=== Entries shown ===

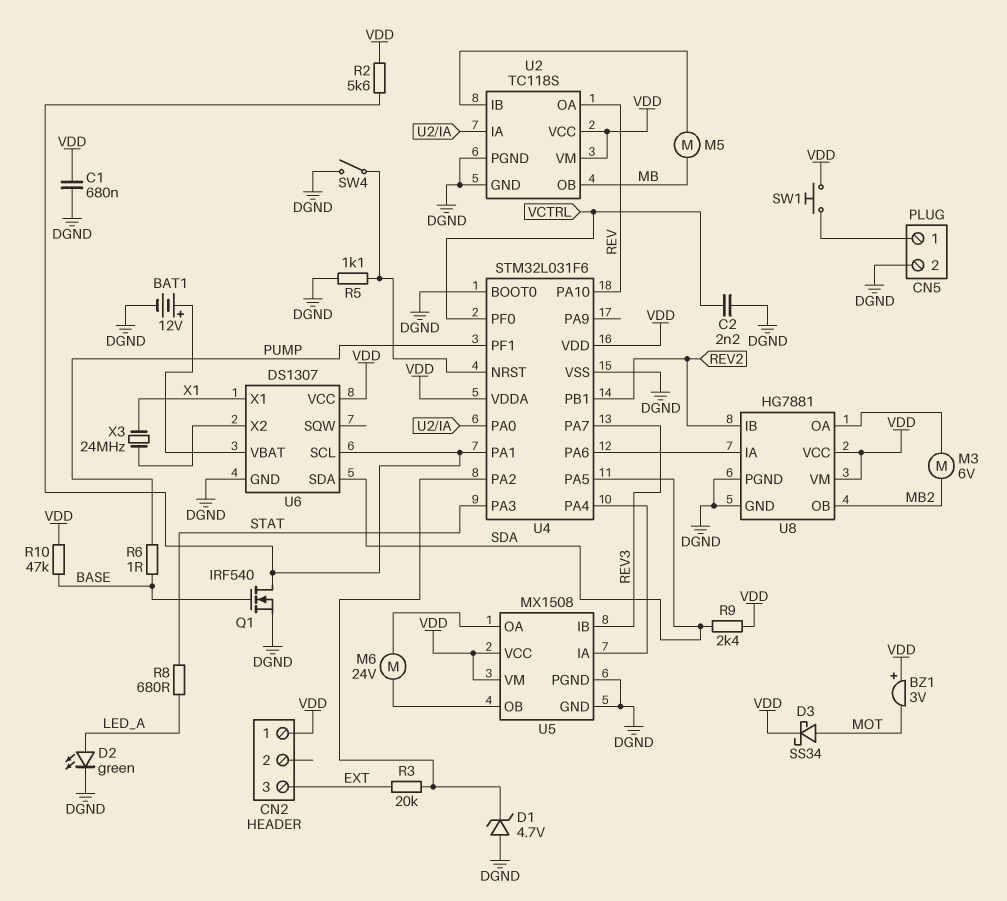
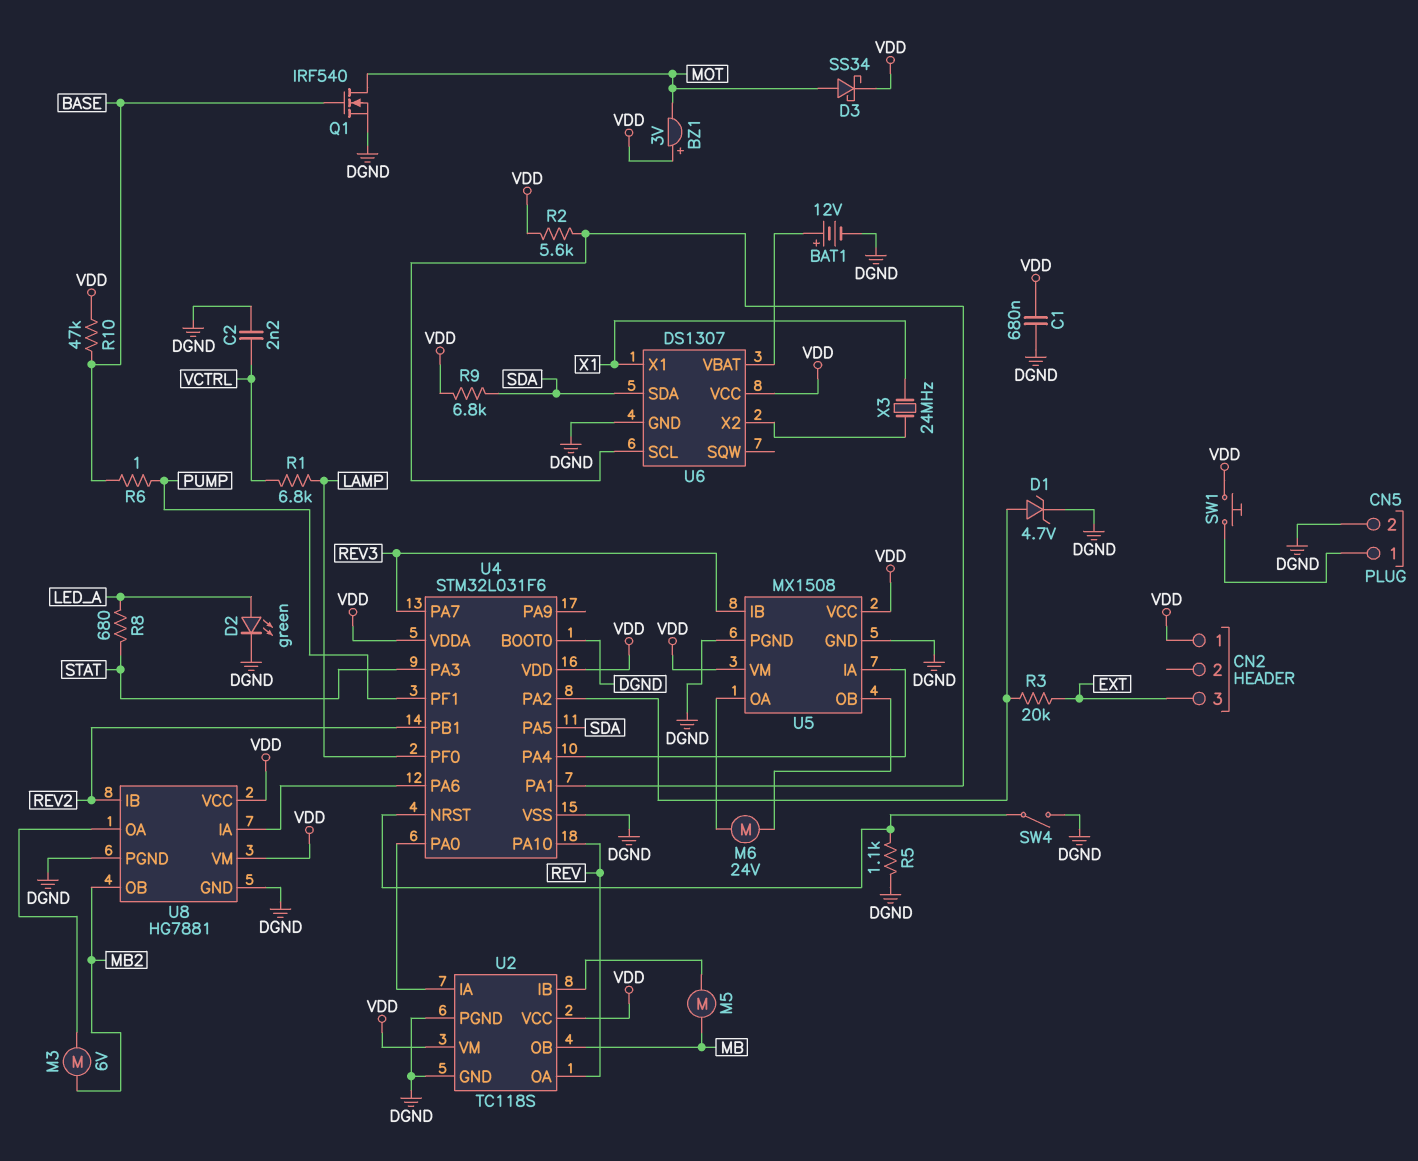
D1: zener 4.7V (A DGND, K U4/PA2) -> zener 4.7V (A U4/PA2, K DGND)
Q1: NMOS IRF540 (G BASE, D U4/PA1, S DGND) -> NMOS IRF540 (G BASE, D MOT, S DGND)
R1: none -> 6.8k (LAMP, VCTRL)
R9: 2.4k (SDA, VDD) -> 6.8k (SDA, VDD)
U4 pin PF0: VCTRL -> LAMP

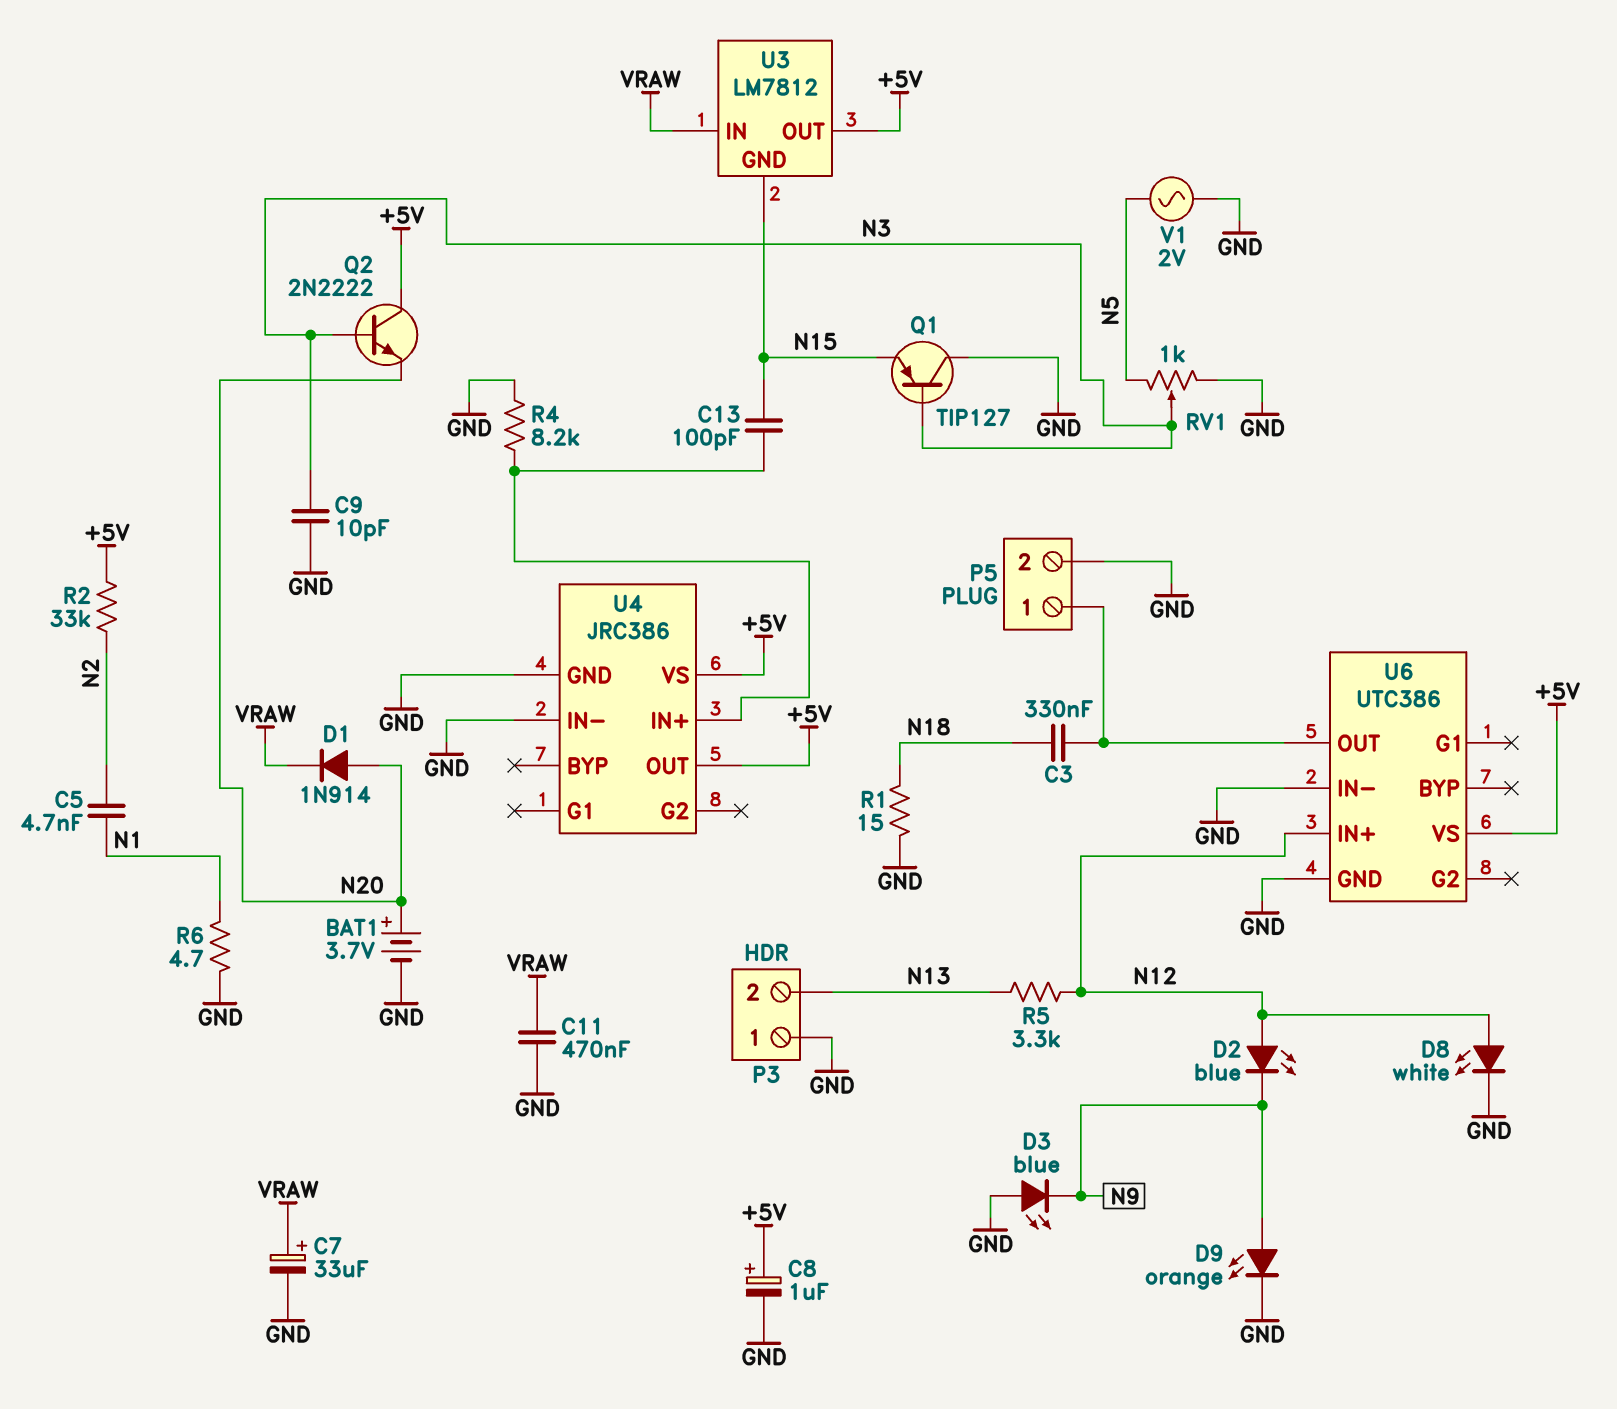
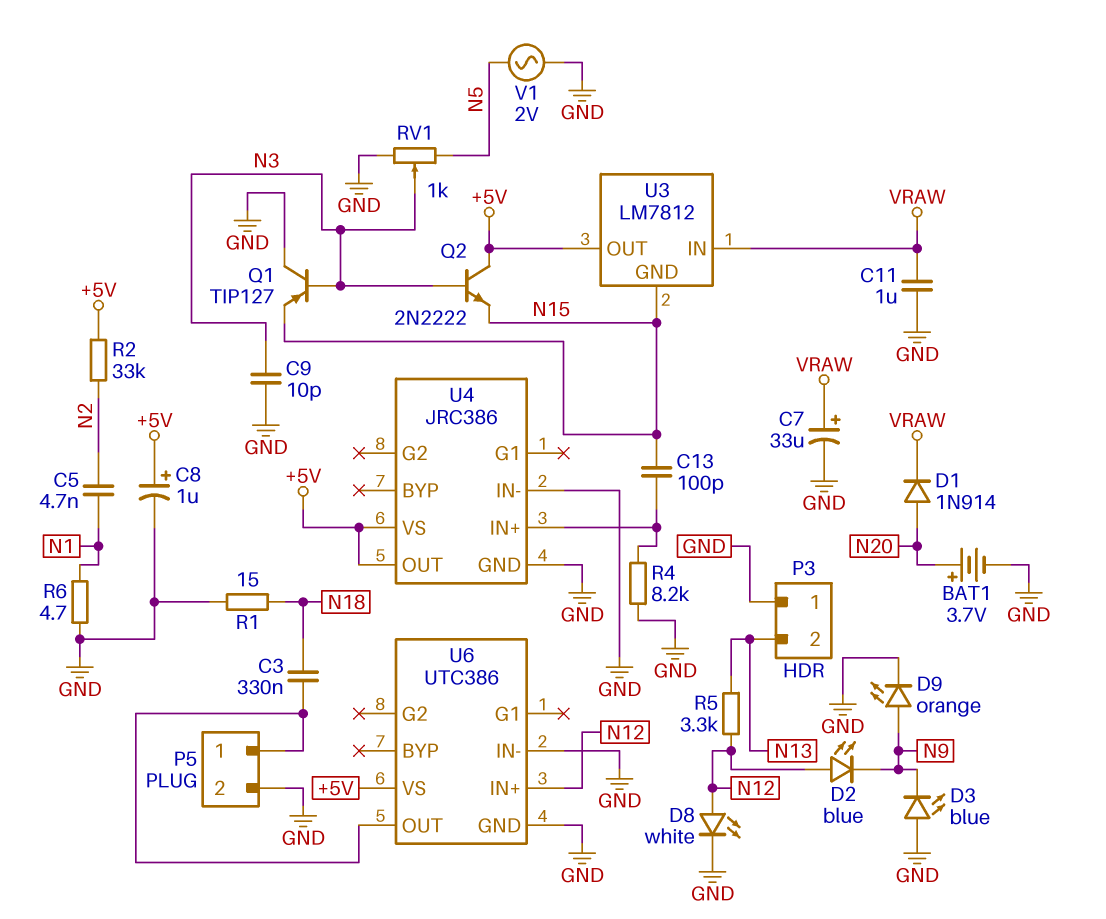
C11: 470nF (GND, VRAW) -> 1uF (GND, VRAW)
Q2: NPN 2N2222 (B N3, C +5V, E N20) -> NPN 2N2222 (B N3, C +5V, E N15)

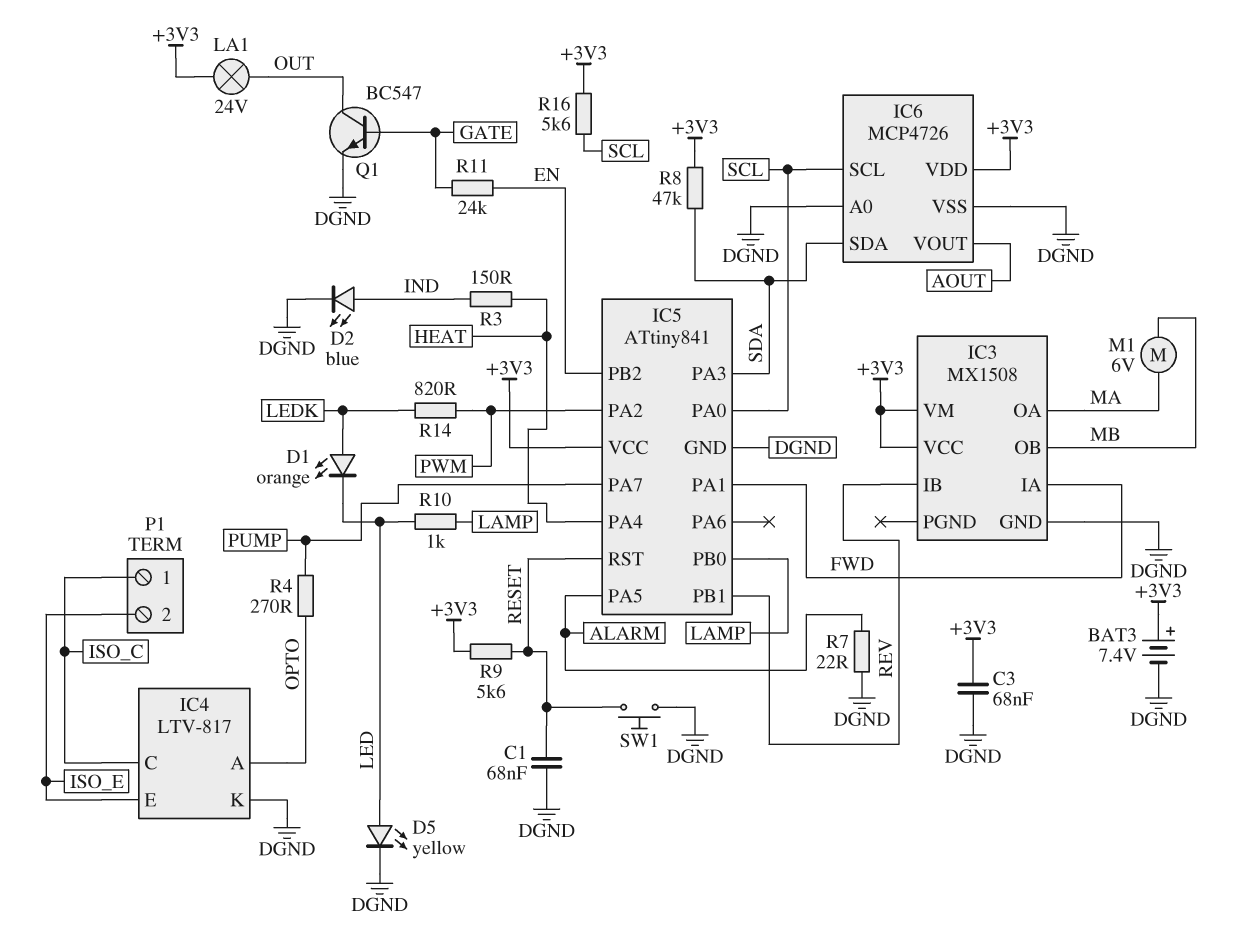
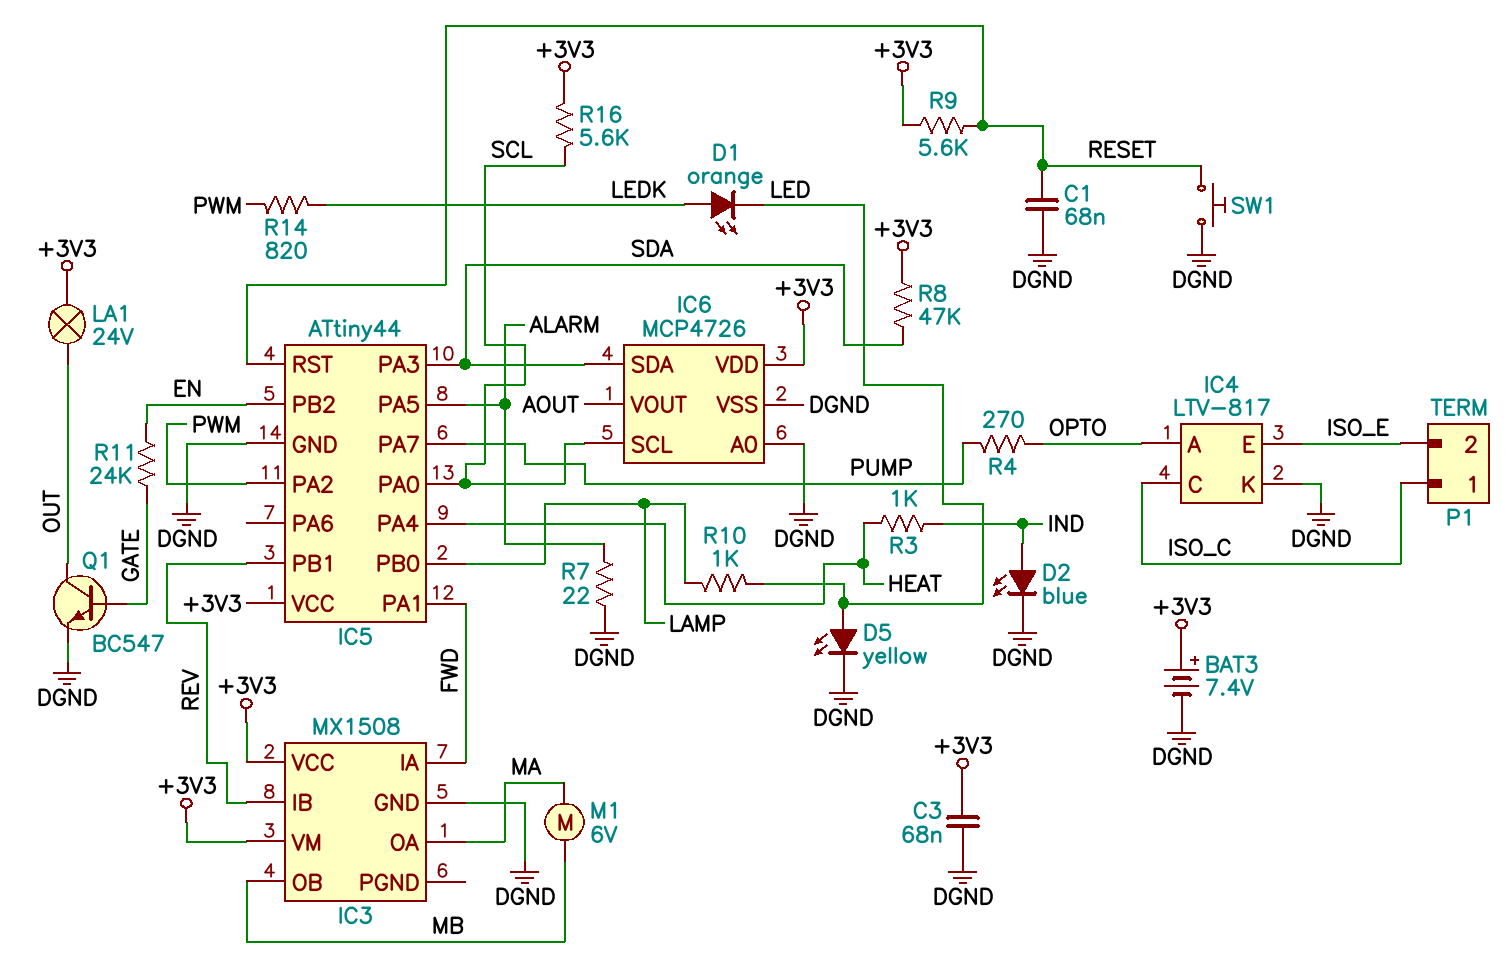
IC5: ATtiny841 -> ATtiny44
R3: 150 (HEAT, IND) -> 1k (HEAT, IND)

===

* Work task: A line qualifies when it holds the word "VCTRL"; report all qualifying lines from the records above.

* Result:
R1: none -> 6.8k (LAMP, VCTRL)
U4 pin PF0: VCTRL -> LAMP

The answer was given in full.